What the task requires – Your task is to retype each line of the data below exactly.

====== Source records

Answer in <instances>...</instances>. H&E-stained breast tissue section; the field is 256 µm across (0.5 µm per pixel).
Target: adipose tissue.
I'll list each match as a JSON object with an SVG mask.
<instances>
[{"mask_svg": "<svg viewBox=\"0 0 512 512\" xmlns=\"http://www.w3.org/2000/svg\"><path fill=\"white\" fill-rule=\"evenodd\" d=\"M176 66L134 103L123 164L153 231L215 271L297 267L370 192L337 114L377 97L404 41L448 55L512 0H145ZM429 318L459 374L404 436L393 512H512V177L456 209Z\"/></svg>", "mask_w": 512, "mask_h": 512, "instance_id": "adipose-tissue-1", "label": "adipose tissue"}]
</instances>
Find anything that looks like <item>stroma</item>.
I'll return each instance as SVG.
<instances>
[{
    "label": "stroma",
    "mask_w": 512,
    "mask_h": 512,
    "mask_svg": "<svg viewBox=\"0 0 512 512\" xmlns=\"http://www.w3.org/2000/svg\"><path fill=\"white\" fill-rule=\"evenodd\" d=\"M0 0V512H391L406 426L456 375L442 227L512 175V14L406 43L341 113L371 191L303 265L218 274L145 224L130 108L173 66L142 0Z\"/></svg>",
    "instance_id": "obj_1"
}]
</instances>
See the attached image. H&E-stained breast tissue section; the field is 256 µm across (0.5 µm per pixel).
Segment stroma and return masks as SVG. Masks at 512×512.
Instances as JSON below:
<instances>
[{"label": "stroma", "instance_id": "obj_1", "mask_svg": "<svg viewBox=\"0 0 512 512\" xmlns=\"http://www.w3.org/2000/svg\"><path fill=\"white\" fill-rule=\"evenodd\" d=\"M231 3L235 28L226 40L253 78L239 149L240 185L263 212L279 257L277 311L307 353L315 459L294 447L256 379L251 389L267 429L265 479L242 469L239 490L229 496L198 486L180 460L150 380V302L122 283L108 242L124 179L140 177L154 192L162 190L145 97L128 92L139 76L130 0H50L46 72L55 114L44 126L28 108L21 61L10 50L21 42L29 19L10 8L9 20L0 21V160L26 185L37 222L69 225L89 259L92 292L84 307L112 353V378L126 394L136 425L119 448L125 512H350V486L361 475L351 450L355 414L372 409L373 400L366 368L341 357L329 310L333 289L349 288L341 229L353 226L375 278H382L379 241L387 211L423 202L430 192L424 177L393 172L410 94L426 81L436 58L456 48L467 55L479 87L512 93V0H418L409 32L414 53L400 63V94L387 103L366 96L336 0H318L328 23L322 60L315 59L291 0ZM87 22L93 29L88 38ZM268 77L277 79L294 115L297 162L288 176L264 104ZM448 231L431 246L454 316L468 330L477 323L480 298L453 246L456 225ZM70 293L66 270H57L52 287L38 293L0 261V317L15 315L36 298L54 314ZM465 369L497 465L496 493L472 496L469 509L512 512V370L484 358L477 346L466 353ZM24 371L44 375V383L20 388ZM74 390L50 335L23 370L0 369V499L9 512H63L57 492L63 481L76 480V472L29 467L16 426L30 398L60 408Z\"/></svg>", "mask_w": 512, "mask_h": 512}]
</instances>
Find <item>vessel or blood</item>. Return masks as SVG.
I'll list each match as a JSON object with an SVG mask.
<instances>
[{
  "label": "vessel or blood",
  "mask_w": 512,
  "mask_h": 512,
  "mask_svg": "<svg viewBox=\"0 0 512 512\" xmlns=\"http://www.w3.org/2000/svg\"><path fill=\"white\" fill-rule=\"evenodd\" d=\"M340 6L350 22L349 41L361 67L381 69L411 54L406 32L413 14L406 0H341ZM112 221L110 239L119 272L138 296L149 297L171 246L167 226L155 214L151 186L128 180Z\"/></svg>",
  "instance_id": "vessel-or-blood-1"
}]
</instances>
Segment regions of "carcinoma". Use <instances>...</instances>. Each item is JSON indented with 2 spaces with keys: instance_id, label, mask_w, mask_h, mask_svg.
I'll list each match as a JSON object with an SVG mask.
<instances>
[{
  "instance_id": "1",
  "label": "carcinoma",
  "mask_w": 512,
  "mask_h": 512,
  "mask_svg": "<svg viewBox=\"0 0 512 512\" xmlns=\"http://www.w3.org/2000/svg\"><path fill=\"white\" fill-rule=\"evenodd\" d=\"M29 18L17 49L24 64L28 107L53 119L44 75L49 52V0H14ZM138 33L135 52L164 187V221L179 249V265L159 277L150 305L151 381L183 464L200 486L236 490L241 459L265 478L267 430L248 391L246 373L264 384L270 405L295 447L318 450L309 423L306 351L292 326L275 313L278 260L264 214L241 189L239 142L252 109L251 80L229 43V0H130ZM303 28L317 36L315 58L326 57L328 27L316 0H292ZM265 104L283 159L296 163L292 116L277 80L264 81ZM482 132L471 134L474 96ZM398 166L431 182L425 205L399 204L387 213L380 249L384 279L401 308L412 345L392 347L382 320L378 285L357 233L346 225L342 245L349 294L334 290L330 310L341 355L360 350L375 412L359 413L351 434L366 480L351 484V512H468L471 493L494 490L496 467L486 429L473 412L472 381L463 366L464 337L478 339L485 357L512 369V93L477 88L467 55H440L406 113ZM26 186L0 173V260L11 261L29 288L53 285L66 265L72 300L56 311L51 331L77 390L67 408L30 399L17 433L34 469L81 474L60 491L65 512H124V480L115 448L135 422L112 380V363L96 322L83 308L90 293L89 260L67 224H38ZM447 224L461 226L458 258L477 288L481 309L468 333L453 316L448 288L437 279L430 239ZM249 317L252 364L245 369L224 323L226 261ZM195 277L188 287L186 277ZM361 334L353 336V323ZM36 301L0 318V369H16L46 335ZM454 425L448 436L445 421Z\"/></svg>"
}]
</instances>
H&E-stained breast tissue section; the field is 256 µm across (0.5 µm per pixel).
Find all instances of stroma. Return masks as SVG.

============

Solution to this exercise –
Answer in <instances>...</instances>. H&E-stained breast tissue section; the field is 256 µm across (0.5 µm per pixel).
Target: adipose tissue.
I'll list each match as a JSON object with an SVG mask.
<instances>
[{"mask_svg": "<svg viewBox=\"0 0 512 512\" xmlns=\"http://www.w3.org/2000/svg\"><path fill=\"white\" fill-rule=\"evenodd\" d=\"M176 66L134 103L123 164L153 231L215 271L297 267L370 192L337 114L377 97L404 41L448 55L512 0H145ZM429 318L459 374L404 436L393 512H512V177L456 209Z\"/></svg>", "mask_w": 512, "mask_h": 512, "instance_id": "adipose-tissue-1", "label": "adipose tissue"}]
</instances>
Find anything that looks like <item>stroma</item>.
I'll return each instance as SVG.
<instances>
[{
    "label": "stroma",
    "mask_w": 512,
    "mask_h": 512,
    "mask_svg": "<svg viewBox=\"0 0 512 512\" xmlns=\"http://www.w3.org/2000/svg\"><path fill=\"white\" fill-rule=\"evenodd\" d=\"M0 0V512H391L406 426L456 375L442 227L512 175V14L406 43L341 113L371 191L303 265L218 274L145 224L130 108L173 66L142 0Z\"/></svg>",
    "instance_id": "obj_1"
}]
</instances>
See the attached image. H&E-stained breast tissue section; the field is 256 µm across (0.5 µm per pixel).
Segment stroma and return masks as SVG. Masks at 512×512.
Instances as JSON below:
<instances>
[{"label": "stroma", "instance_id": "obj_1", "mask_svg": "<svg viewBox=\"0 0 512 512\" xmlns=\"http://www.w3.org/2000/svg\"><path fill=\"white\" fill-rule=\"evenodd\" d=\"M231 3L235 28L226 40L253 78L239 149L240 185L263 212L279 257L277 311L307 353L315 459L294 447L256 379L251 389L267 429L265 479L242 469L239 490L229 496L198 486L180 460L150 380V302L122 283L108 242L124 179L140 177L154 192L162 190L145 97L128 92L139 76L130 0H50L46 72L55 114L44 126L28 108L21 61L10 50L21 42L29 19L10 8L9 20L0 21V160L26 185L37 222L69 225L89 259L92 292L84 307L112 353V378L126 394L136 425L119 448L125 512H350V486L361 475L351 450L355 414L372 409L373 400L366 368L341 357L329 310L333 289L349 288L341 229L353 226L375 278H382L379 241L387 211L423 202L430 192L424 177L393 172L410 94L426 81L436 58L456 48L467 55L479 87L512 93V0H418L409 32L414 53L400 63V94L387 103L366 96L336 0H318L328 23L322 60L315 59L291 0ZM87 22L93 29L88 38ZM268 77L277 79L294 115L297 162L288 176L264 104ZM448 231L431 246L454 316L468 330L477 323L480 298L453 246L456 225ZM70 293L66 270H57L52 287L38 293L0 261V317L15 315L36 298L54 314ZM465 369L497 465L496 493L472 496L469 509L512 512V370L484 358L477 346L466 353ZM24 371L44 375V383L20 388ZM74 390L50 335L23 370L0 369V499L9 512H63L57 492L63 481L76 480V472L29 467L16 426L30 398L60 408Z\"/></svg>", "mask_w": 512, "mask_h": 512}]
</instances>
Find <item>vessel or blood</item>. Return masks as SVG.
I'll list each match as a JSON object with an SVG mask.
<instances>
[{
  "label": "vessel or blood",
  "mask_w": 512,
  "mask_h": 512,
  "mask_svg": "<svg viewBox=\"0 0 512 512\" xmlns=\"http://www.w3.org/2000/svg\"><path fill=\"white\" fill-rule=\"evenodd\" d=\"M340 6L350 22L349 41L361 67L381 69L411 54L406 32L413 14L406 0H341ZM112 221L110 239L119 272L138 296L149 297L171 246L167 226L155 214L151 186L128 180Z\"/></svg>",
  "instance_id": "vessel-or-blood-1"
}]
</instances>
Segment regions of "carcinoma". Use <instances>...</instances>. Each item is JSON indented with 2 spaces with keys: instance_id, label, mask_w, mask_h, mask_svg.
I'll list each match as a JSON object with an SVG mask.
<instances>
[{
  "instance_id": "1",
  "label": "carcinoma",
  "mask_w": 512,
  "mask_h": 512,
  "mask_svg": "<svg viewBox=\"0 0 512 512\" xmlns=\"http://www.w3.org/2000/svg\"><path fill=\"white\" fill-rule=\"evenodd\" d=\"M29 18L17 49L24 64L28 107L53 119L44 75L49 52V0H14ZM138 33L135 52L164 187V221L179 249V265L159 277L150 305L151 381L183 464L200 486L236 490L241 459L265 478L267 430L248 391L246 373L264 384L270 405L295 447L318 450L309 423L306 351L292 326L275 313L278 260L264 214L241 189L239 142L252 109L251 80L229 43V0H130ZM303 28L317 36L315 58L326 57L328 27L316 0H292ZM265 104L283 159L296 163L292 116L277 80L264 81ZM482 132L471 134L474 96ZM398 166L431 182L425 205L399 204L387 213L380 249L384 279L401 308L412 345L392 347L382 320L378 285L357 233L346 225L342 245L349 294L334 290L330 310L341 355L360 350L375 412L359 413L351 434L366 480L351 484V512H468L471 493L494 490L496 467L486 429L473 412L472 381L463 366L464 337L478 339L485 357L512 369V93L477 88L467 55H440L406 113ZM26 186L0 173V260L11 261L29 288L53 285L66 265L72 300L56 311L51 331L77 390L67 408L30 399L17 433L34 469L81 474L60 491L65 512H124V480L115 448L135 422L112 380V363L96 322L83 308L90 293L89 260L67 224H38ZM447 224L461 226L458 258L477 288L481 309L468 333L453 316L448 288L437 279L430 239ZM249 317L252 364L245 369L224 323L226 261ZM195 277L188 287L186 277ZM361 334L353 336V323ZM36 301L0 318V369H16L46 335ZM454 425L448 436L445 421Z\"/></svg>"
}]
</instances>
H&E-stained breast tissue section; the field is 256 µm across (0.5 µm per pixel).
Find all instances of stroma. Return masks as SVG.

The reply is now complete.